=== ASSIGNMENT ===
Only one portion of the data is to be written out: from the line bearing "The crimson dinner" through the line bearing "Where the teal". Write it exactly as it appears.

RECORD EXCERPTS: Begin

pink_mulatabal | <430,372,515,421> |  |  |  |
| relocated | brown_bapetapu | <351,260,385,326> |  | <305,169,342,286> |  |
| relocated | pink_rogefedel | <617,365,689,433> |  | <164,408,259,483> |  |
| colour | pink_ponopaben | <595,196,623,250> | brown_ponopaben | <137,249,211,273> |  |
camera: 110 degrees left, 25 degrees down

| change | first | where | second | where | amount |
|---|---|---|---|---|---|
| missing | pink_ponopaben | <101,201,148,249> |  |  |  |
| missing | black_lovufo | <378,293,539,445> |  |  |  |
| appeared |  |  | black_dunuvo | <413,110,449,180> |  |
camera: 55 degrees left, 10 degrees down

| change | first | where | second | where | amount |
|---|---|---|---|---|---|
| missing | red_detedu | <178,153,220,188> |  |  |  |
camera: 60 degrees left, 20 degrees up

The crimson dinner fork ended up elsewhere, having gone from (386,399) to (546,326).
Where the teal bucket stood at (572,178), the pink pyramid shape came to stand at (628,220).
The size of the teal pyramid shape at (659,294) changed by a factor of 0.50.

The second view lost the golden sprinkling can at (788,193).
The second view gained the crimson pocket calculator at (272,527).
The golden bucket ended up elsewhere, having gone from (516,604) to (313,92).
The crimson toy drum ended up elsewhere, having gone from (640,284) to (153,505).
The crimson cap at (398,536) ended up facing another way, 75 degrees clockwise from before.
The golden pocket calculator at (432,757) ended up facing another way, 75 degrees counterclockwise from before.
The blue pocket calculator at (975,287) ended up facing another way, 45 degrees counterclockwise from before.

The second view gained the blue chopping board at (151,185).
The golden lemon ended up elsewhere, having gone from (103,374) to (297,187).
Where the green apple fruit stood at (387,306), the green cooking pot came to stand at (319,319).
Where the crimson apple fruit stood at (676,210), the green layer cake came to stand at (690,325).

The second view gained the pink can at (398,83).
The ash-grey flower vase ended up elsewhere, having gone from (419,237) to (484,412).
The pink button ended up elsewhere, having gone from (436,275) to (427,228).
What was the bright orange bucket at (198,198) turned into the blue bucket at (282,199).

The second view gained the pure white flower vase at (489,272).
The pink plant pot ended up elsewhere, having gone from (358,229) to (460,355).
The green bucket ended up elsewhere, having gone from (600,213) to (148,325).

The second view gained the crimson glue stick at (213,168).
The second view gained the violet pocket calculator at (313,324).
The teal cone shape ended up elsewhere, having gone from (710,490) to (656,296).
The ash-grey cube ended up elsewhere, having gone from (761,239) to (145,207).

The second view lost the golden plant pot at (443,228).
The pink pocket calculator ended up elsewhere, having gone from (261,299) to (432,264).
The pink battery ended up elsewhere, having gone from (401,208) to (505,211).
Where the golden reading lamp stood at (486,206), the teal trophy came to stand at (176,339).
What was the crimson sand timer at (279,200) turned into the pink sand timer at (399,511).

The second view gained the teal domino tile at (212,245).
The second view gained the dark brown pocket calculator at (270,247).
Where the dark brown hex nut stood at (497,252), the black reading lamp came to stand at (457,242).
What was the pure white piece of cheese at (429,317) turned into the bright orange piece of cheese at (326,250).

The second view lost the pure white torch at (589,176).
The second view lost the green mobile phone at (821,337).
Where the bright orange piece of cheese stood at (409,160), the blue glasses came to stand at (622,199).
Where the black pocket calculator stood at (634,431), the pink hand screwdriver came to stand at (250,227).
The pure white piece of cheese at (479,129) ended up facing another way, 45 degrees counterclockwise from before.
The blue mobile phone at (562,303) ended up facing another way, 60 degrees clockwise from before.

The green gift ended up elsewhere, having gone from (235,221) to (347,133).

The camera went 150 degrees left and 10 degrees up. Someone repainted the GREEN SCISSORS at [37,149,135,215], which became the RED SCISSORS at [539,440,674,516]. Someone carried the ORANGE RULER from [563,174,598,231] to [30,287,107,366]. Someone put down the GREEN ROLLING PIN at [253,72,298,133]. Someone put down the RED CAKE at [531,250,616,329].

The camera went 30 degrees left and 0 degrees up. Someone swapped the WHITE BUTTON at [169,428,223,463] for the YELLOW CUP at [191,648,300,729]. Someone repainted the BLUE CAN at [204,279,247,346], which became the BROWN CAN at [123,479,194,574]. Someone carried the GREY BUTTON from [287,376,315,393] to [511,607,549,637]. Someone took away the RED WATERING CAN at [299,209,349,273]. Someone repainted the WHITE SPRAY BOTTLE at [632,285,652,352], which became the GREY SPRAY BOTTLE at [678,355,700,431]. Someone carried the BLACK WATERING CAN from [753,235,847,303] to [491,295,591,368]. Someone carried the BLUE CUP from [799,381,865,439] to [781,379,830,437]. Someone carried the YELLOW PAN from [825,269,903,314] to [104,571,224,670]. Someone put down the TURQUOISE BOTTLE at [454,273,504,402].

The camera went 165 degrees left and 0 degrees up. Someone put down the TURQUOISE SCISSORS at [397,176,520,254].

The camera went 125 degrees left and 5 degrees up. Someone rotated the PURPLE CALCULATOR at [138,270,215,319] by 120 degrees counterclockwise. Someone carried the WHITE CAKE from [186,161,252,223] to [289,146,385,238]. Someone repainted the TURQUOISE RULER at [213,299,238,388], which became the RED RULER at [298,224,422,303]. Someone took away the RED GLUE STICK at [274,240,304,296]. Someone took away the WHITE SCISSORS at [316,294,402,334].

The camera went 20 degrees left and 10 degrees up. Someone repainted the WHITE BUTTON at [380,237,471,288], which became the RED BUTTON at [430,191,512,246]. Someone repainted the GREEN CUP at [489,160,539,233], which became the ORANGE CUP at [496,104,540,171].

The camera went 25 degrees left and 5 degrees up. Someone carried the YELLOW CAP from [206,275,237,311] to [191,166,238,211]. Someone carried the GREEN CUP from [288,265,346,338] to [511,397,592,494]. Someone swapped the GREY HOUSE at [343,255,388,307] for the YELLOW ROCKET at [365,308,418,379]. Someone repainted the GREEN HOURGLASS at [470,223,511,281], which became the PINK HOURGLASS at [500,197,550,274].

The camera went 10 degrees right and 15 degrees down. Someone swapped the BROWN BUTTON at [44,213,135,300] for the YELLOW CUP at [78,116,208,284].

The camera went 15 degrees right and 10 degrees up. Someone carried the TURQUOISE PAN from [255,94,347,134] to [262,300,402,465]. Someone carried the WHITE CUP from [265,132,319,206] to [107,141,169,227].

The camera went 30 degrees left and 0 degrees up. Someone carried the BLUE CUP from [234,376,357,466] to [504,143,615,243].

RECORD EXCERPTS: End

=== REPLY TO THE EXERCISE ===
The crimson dinner fork ended up elsewhere, having gone from (386,399) to (546,326).
Where the teal bucket stood at (572,178), the pink pyramid shape came to stand at (628,220).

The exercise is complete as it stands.